= Beginning of Section =
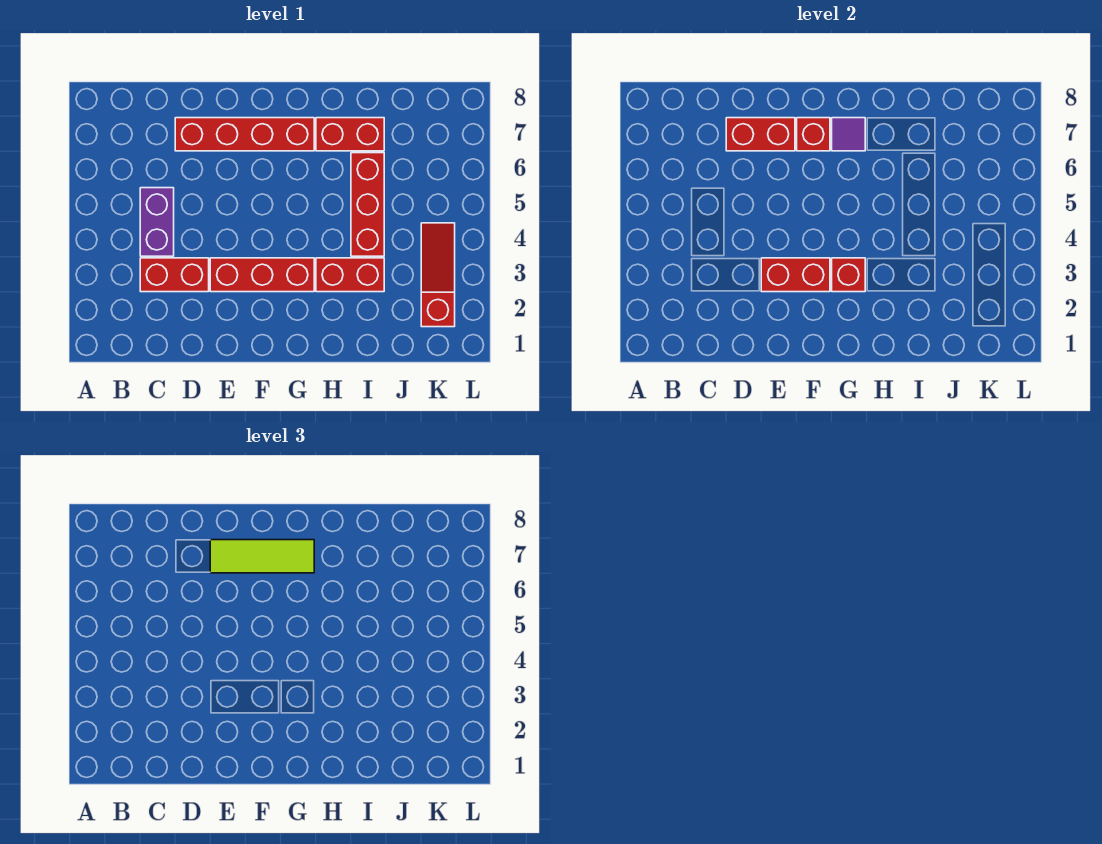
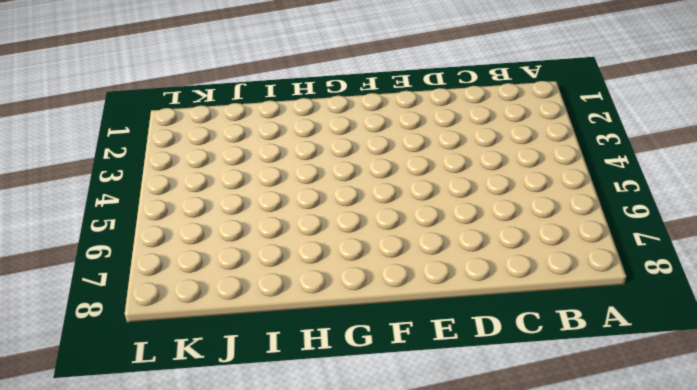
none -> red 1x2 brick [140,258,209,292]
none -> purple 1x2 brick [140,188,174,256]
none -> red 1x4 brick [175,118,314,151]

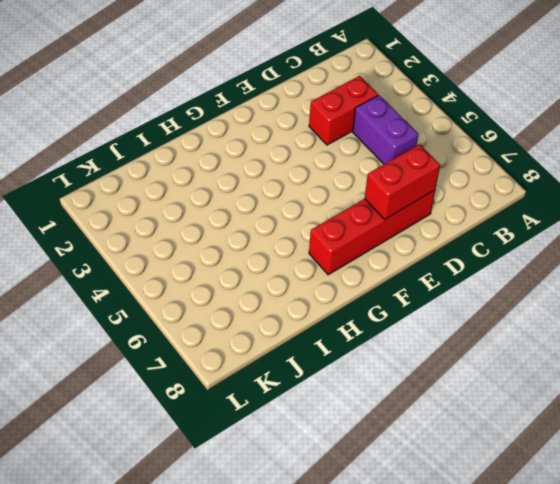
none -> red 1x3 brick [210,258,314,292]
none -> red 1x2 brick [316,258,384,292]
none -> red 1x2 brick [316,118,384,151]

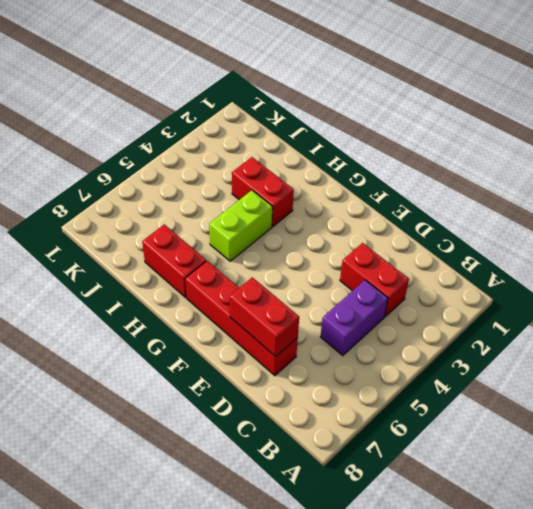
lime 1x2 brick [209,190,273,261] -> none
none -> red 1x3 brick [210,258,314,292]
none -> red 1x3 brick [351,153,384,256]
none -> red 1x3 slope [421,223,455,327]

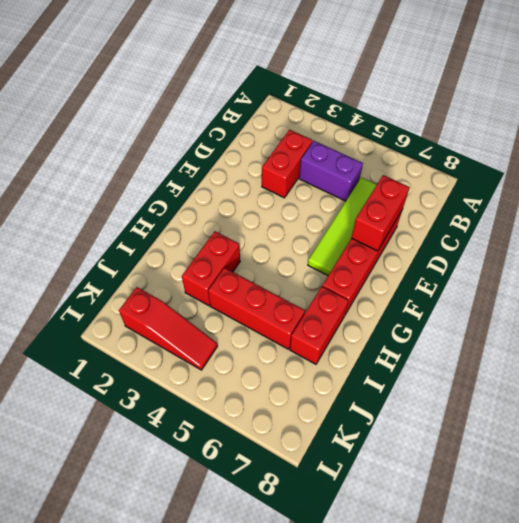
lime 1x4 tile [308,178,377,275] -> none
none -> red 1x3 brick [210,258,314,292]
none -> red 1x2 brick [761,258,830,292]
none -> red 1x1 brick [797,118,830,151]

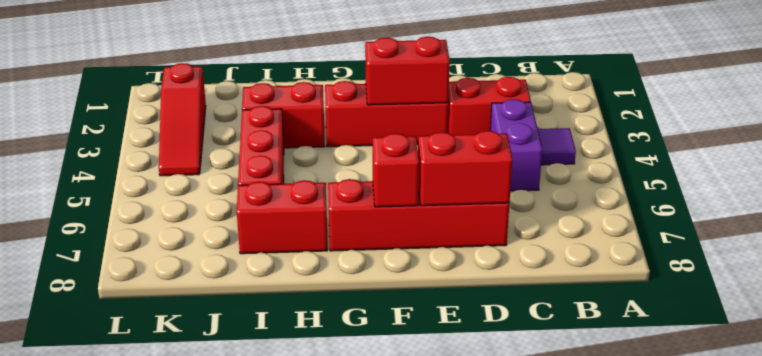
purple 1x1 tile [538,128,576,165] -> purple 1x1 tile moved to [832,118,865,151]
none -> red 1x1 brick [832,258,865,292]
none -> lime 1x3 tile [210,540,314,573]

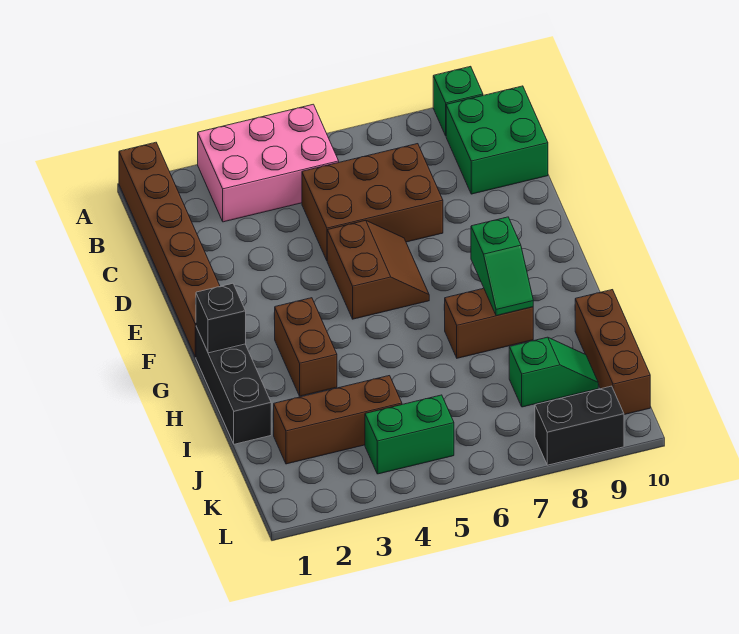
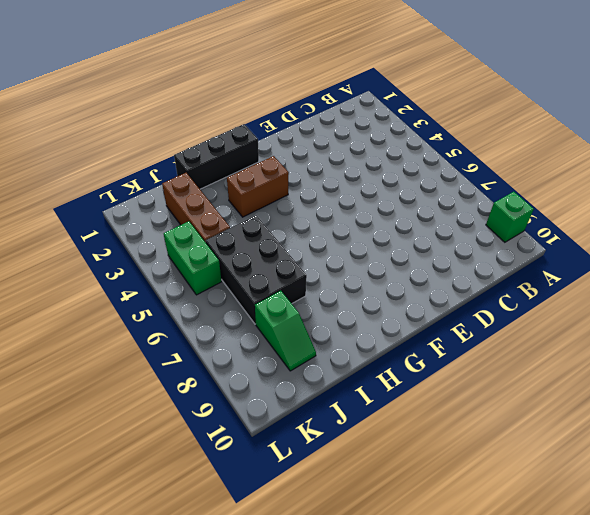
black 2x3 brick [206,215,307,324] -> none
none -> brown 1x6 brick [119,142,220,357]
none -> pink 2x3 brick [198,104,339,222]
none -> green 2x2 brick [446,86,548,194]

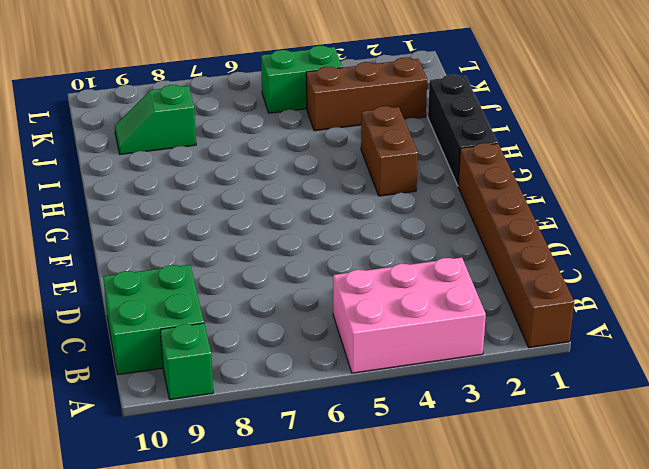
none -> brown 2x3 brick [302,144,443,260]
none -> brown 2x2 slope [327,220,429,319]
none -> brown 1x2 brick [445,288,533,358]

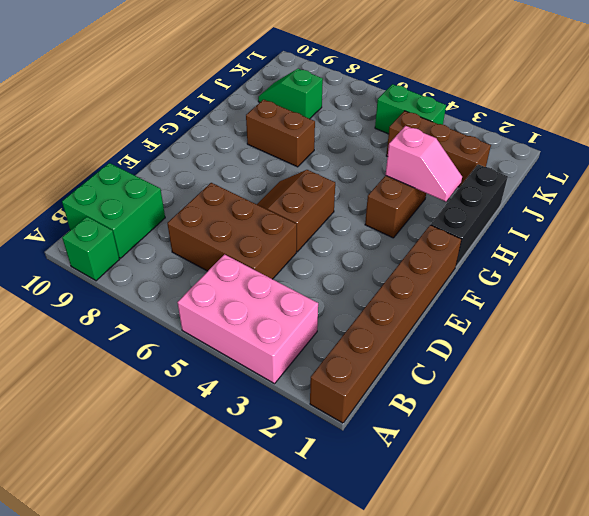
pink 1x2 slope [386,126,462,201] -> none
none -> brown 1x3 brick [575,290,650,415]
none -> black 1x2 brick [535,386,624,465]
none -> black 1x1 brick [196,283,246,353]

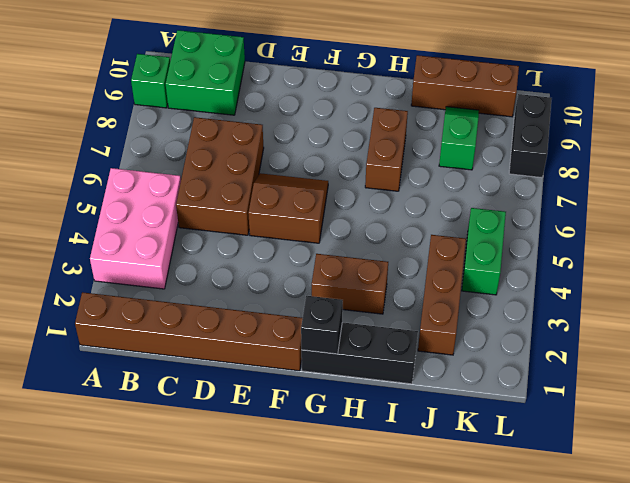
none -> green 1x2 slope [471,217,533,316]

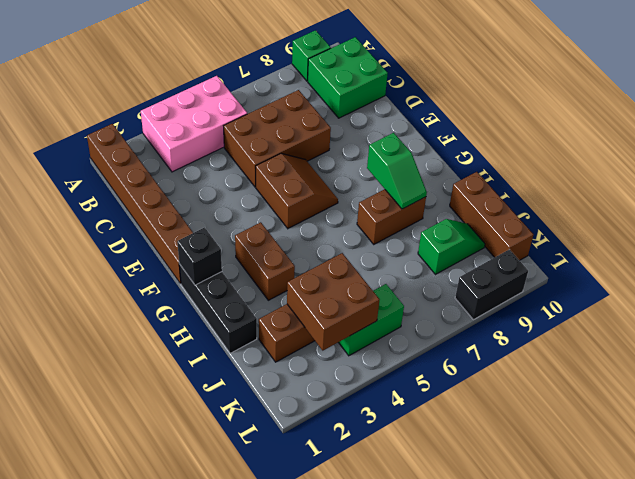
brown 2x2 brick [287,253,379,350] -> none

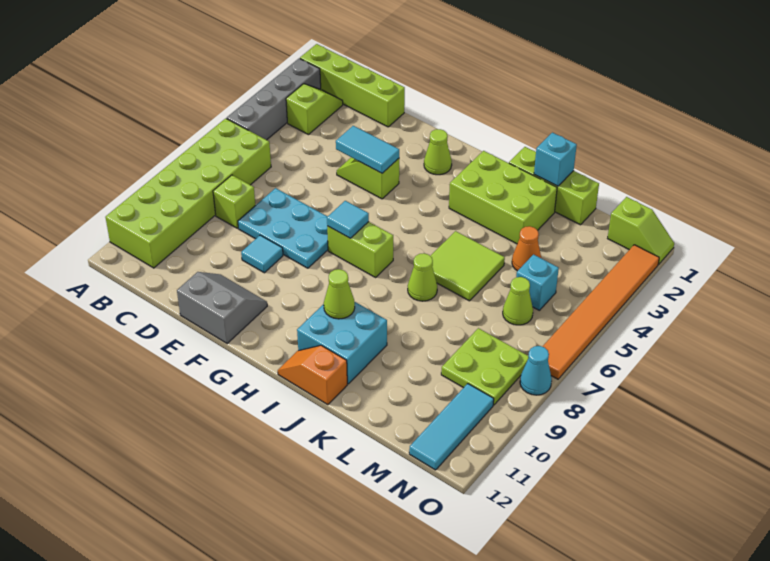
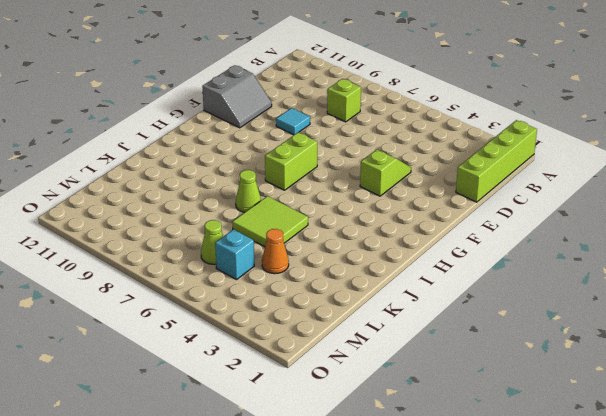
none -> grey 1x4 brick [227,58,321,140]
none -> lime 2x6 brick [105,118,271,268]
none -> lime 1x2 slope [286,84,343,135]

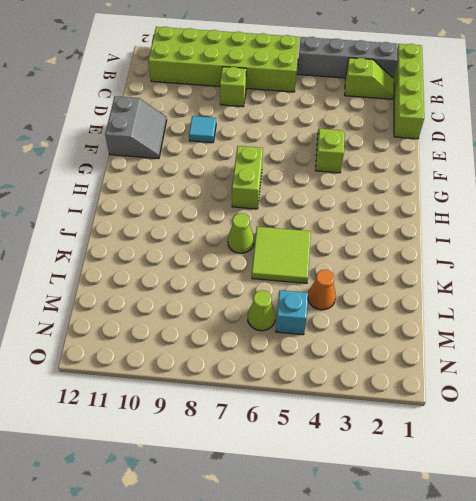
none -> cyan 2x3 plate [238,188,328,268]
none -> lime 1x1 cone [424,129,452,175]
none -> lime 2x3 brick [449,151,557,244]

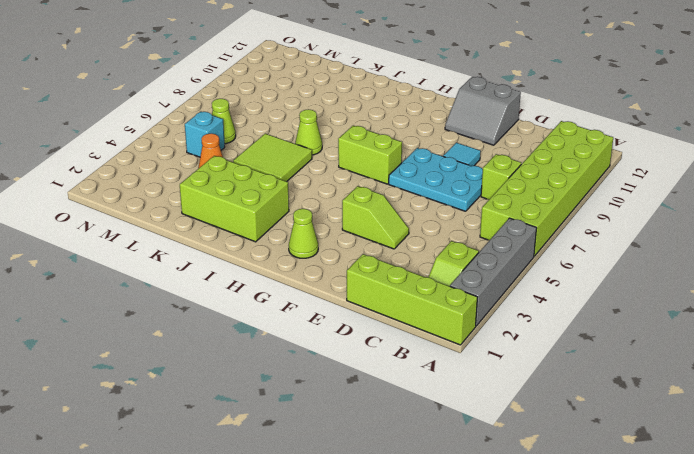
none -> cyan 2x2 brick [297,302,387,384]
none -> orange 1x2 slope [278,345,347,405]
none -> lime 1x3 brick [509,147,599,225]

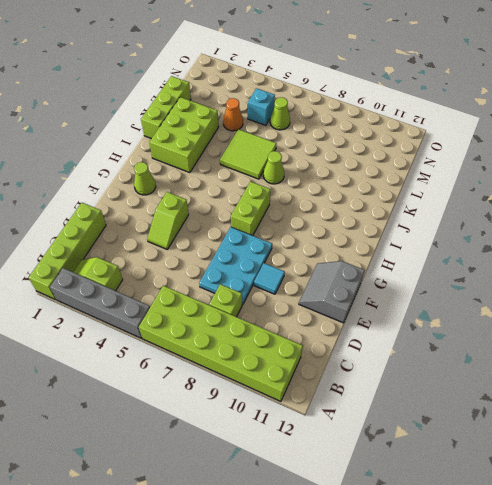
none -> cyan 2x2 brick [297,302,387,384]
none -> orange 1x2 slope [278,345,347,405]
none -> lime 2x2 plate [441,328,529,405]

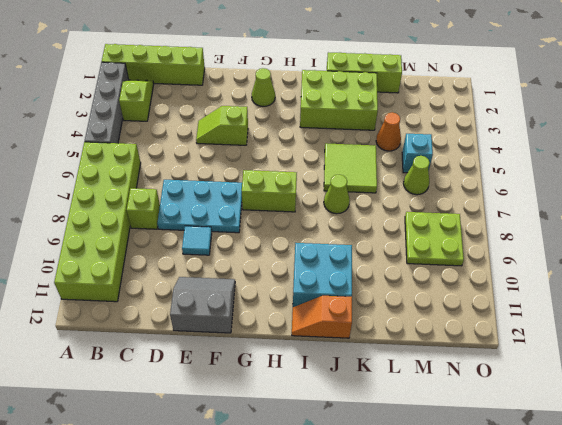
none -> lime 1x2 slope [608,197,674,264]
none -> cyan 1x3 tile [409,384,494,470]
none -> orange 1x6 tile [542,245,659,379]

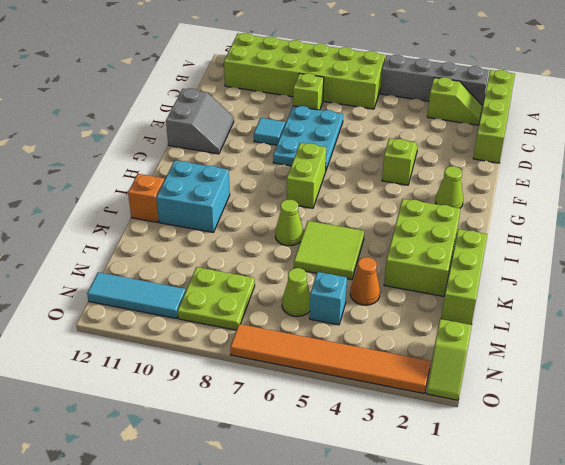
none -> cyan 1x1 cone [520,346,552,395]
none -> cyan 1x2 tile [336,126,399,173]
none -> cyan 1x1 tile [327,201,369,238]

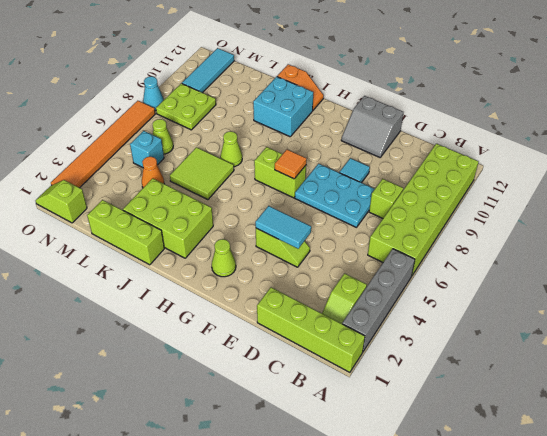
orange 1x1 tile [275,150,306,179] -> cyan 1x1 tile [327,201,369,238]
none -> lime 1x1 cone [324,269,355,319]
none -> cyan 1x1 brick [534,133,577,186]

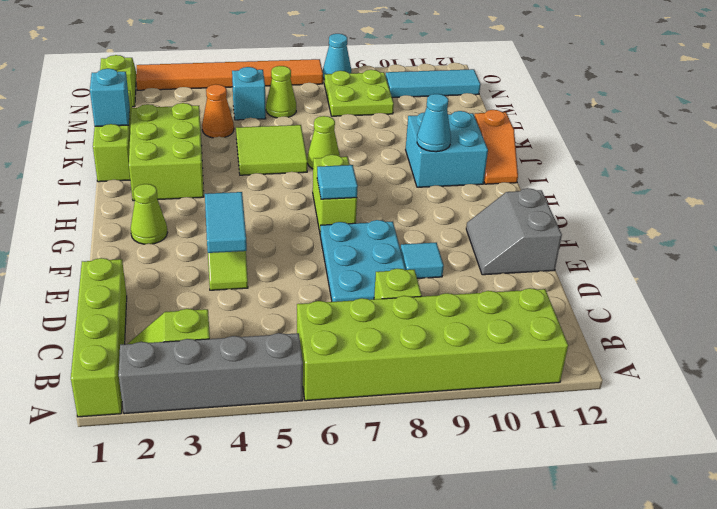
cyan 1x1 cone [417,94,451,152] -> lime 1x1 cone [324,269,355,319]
= End of Section =
Go to the line above that contains "none -> red 1x4 brick [175,118,314,151]" and reproduce everything exactly from there through the line that contains "purple 1x1 tile [538,128,576,165]", leaving out the pictures.

none -> red 1x4 brick [175,118,314,151]

none -> red 1x3 brick [210,258,314,292]
none -> red 1x2 brick [316,258,384,292]
none -> red 1x2 brick [316,118,384,151]

lime 1x2 brick [209,190,273,261] -> none
none -> red 1x3 brick [210,258,314,292]
none -> red 1x3 brick [351,153,384,256]
none -> red 1x3 slope [421,223,455,327]

lime 1x4 tile [308,178,377,275] -> none
none -> red 1x3 brick [210,258,314,292]
none -> red 1x2 brick [761,258,830,292]
none -> red 1x1 brick [797,118,830,151]

purple 1x1 tile [538,128,576,165] -> purple 1x1 tile moved to [832,118,865,151]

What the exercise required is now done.